Conte as linhas da listagem abaixo em que aparece a palavra "closest". Dê somente o número.

→ **Dados para processamento**:
============================================================

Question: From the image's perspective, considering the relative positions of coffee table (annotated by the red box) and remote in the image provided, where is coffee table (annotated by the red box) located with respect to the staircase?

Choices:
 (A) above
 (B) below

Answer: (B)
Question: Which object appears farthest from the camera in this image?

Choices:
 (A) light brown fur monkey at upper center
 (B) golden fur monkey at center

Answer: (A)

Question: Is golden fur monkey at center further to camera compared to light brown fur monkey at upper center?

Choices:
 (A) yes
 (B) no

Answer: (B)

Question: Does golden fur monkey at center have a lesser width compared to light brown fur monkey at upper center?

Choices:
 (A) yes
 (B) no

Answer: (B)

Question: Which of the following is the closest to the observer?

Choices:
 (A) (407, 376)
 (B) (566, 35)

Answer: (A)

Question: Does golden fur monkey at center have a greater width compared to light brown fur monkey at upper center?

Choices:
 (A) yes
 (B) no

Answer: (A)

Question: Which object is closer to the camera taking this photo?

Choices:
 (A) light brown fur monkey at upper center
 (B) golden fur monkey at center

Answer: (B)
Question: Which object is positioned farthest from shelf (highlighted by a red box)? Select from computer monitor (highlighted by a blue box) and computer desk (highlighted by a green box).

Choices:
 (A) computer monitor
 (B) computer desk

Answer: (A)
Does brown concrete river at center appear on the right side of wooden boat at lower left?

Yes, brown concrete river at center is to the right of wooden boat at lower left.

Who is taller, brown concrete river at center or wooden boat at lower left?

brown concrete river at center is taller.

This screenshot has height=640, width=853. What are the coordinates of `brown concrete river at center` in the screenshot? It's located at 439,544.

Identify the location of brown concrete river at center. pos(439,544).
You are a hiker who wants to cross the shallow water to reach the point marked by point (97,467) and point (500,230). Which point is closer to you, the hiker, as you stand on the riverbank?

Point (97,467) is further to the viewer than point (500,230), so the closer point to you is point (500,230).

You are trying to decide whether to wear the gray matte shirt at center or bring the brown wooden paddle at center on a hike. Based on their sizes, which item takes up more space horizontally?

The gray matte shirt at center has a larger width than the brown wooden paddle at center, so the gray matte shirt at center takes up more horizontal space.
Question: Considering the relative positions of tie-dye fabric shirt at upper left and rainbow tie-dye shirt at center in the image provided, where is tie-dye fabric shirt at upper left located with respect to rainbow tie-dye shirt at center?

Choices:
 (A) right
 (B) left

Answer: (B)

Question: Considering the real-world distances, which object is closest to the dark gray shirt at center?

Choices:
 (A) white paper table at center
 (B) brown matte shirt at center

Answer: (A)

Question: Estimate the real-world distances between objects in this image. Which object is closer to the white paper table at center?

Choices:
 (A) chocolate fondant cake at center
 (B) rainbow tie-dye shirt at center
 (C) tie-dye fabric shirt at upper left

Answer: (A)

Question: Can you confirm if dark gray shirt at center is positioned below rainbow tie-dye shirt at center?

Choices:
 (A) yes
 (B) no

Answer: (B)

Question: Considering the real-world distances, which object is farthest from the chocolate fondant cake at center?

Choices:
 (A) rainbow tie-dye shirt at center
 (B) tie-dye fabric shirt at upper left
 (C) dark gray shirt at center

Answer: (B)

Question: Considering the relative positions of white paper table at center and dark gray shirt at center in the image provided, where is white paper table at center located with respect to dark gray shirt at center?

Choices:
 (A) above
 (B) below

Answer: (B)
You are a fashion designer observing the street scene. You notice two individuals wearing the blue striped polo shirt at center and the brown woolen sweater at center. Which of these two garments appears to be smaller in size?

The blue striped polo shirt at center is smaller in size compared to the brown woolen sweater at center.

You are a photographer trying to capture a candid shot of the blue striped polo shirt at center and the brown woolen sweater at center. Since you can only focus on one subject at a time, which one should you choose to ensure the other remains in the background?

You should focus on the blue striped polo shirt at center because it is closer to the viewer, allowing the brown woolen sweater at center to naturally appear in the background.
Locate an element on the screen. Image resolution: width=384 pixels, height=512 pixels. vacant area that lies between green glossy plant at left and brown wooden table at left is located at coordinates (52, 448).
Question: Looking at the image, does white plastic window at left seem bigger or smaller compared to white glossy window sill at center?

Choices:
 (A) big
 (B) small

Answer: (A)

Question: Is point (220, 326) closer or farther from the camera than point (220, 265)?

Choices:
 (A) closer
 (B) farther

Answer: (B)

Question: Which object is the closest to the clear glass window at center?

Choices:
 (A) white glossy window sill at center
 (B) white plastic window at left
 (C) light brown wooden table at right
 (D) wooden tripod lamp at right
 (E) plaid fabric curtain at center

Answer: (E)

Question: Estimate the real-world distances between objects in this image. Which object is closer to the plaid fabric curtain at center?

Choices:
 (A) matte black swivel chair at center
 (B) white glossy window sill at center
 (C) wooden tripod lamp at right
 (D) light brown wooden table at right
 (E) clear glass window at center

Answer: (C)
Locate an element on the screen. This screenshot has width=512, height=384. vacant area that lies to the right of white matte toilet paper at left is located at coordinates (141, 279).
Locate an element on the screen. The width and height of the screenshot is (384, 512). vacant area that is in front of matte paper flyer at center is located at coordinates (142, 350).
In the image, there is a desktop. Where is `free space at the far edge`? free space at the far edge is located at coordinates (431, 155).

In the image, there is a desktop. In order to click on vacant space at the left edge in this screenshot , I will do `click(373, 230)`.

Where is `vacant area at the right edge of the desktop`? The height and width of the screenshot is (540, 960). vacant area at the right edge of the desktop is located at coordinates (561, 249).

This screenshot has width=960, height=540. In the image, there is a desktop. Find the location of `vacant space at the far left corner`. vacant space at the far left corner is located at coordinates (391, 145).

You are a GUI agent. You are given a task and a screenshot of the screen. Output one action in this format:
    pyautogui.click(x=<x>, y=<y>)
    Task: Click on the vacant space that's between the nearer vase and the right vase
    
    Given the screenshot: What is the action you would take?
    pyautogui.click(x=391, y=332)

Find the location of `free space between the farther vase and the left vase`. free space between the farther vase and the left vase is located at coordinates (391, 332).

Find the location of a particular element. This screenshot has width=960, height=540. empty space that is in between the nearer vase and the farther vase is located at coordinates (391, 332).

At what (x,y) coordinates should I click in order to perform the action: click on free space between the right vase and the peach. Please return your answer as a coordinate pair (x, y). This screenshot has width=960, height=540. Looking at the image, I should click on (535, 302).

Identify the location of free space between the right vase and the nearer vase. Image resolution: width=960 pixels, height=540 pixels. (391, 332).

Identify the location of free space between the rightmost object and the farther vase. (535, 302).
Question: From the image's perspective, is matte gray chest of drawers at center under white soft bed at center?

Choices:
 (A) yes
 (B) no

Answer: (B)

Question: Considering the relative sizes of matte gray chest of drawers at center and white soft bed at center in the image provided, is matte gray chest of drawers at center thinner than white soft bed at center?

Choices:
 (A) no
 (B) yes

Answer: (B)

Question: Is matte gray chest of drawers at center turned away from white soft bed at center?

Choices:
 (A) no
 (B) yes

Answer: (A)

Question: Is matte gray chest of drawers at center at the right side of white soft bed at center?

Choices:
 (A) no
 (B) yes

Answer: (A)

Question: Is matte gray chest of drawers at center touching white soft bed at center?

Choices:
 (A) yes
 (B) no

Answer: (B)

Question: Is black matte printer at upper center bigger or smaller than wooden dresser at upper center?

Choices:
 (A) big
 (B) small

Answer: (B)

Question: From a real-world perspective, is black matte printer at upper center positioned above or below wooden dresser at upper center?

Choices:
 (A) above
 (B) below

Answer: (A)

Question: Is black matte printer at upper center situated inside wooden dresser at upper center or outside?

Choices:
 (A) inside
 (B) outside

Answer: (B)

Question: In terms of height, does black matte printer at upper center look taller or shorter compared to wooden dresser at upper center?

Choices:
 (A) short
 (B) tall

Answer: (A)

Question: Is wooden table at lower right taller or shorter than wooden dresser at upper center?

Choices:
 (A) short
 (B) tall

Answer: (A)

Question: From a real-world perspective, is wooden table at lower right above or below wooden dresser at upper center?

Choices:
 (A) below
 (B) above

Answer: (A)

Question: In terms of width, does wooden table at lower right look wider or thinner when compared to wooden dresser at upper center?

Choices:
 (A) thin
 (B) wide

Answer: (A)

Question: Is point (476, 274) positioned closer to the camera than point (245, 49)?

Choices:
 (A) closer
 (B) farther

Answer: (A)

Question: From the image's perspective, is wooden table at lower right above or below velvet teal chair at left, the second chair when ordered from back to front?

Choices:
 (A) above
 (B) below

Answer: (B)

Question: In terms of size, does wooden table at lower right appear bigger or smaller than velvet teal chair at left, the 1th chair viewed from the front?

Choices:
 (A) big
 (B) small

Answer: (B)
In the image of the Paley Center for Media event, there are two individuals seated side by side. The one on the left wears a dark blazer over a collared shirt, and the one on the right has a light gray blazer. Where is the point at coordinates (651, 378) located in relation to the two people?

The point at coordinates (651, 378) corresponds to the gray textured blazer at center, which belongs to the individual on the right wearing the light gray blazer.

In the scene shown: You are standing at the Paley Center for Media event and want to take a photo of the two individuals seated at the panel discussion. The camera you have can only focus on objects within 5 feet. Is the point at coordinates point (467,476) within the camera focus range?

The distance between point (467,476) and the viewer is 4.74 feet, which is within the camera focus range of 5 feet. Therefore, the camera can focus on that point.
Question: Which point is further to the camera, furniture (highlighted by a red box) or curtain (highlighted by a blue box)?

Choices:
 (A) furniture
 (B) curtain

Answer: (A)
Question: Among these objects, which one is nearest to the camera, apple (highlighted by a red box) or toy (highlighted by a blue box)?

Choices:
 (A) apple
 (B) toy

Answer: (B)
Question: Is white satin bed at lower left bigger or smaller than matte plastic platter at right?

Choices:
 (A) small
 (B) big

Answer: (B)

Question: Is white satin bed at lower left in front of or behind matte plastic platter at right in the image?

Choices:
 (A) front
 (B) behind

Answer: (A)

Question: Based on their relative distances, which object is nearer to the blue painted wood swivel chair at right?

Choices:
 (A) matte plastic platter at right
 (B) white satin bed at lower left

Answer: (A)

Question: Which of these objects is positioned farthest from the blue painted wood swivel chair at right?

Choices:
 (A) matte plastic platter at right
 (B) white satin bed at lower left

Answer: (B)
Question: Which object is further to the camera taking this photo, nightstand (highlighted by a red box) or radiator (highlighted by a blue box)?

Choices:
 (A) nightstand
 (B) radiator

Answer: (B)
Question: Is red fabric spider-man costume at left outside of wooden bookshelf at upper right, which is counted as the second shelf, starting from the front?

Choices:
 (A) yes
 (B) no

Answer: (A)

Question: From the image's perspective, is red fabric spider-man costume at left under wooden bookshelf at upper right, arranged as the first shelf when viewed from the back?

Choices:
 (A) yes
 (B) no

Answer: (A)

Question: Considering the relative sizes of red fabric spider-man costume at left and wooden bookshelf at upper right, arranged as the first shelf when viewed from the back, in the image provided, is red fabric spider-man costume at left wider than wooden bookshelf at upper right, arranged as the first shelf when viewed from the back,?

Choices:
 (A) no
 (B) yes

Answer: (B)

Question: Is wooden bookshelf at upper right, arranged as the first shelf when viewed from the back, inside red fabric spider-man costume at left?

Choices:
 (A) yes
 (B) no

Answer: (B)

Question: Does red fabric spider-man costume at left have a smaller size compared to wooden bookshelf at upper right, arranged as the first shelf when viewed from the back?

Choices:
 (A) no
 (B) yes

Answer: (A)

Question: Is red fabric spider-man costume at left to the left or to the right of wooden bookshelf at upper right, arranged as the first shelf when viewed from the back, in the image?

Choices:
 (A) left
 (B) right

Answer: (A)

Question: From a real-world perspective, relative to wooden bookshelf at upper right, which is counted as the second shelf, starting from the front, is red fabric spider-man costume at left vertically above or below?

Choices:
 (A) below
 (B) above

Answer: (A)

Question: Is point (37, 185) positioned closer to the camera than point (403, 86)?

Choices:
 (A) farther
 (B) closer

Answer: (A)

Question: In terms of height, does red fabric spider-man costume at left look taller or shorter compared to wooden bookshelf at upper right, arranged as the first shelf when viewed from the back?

============================================================

→ **Resposta esperada**:
3